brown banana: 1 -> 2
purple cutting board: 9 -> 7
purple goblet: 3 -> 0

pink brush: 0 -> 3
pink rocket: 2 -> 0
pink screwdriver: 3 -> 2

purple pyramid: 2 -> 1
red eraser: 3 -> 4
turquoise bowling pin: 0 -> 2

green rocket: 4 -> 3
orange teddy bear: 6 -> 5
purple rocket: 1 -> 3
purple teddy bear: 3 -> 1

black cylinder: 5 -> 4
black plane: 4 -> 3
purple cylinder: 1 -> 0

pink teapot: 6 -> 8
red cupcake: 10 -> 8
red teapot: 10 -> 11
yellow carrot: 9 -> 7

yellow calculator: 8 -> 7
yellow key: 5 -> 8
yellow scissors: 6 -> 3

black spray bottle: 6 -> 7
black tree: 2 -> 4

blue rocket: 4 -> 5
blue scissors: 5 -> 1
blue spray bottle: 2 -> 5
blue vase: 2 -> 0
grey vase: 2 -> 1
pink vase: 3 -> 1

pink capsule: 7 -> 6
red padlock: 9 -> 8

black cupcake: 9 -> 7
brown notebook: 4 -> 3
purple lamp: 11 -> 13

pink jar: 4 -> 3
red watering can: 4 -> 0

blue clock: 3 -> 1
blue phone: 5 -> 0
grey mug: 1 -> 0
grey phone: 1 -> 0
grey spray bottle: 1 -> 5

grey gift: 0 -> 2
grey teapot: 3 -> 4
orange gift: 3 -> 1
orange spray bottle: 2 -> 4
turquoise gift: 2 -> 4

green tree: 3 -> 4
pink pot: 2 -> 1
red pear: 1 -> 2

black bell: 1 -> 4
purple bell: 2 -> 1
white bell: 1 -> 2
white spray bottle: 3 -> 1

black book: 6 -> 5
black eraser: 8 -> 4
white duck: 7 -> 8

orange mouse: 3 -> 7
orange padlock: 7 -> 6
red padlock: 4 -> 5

• [What you should do]:
The answer must be the full listing, restated word for word.

• [Result for this exercise]:
brown banana: 1 -> 2
purple cutting board: 9 -> 7
purple goblet: 3 -> 0

pink brush: 0 -> 3
pink rocket: 2 -> 0
pink screwdriver: 3 -> 2

purple pyramid: 2 -> 1
red eraser: 3 -> 4
turquoise bowling pin: 0 -> 2

green rocket: 4 -> 3
orange teddy bear: 6 -> 5
purple rocket: 1 -> 3
purple teddy bear: 3 -> 1

black cylinder: 5 -> 4
black plane: 4 -> 3
purple cylinder: 1 -> 0

pink teapot: 6 -> 8
red cupcake: 10 -> 8
red teapot: 10 -> 11
yellow carrot: 9 -> 7

yellow calculator: 8 -> 7
yellow key: 5 -> 8
yellow scissors: 6 -> 3

black spray bottle: 6 -> 7
black tree: 2 -> 4

blue rocket: 4 -> 5
blue scissors: 5 -> 1
blue spray bottle: 2 -> 5
blue vase: 2 -> 0
grey vase: 2 -> 1
pink vase: 3 -> 1

pink capsule: 7 -> 6
red padlock: 9 -> 8

black cupcake: 9 -> 7
brown notebook: 4 -> 3
purple lamp: 11 -> 13

pink jar: 4 -> 3
red watering can: 4 -> 0

blue clock: 3 -> 1
blue phone: 5 -> 0
grey mug: 1 -> 0
grey phone: 1 -> 0
grey spray bottle: 1 -> 5

grey gift: 0 -> 2
grey teapot: 3 -> 4
orange gift: 3 -> 1
orange spray bottle: 2 -> 4
turquoise gift: 2 -> 4

green tree: 3 -> 4
pink pot: 2 -> 1
red pear: 1 -> 2

black bell: 1 -> 4
purple bell: 2 -> 1
white bell: 1 -> 2
white spray bottle: 3 -> 1

black book: 6 -> 5
black eraser: 8 -> 4
white duck: 7 -> 8

orange mouse: 3 -> 7
orange padlock: 7 -> 6
red padlock: 4 -> 5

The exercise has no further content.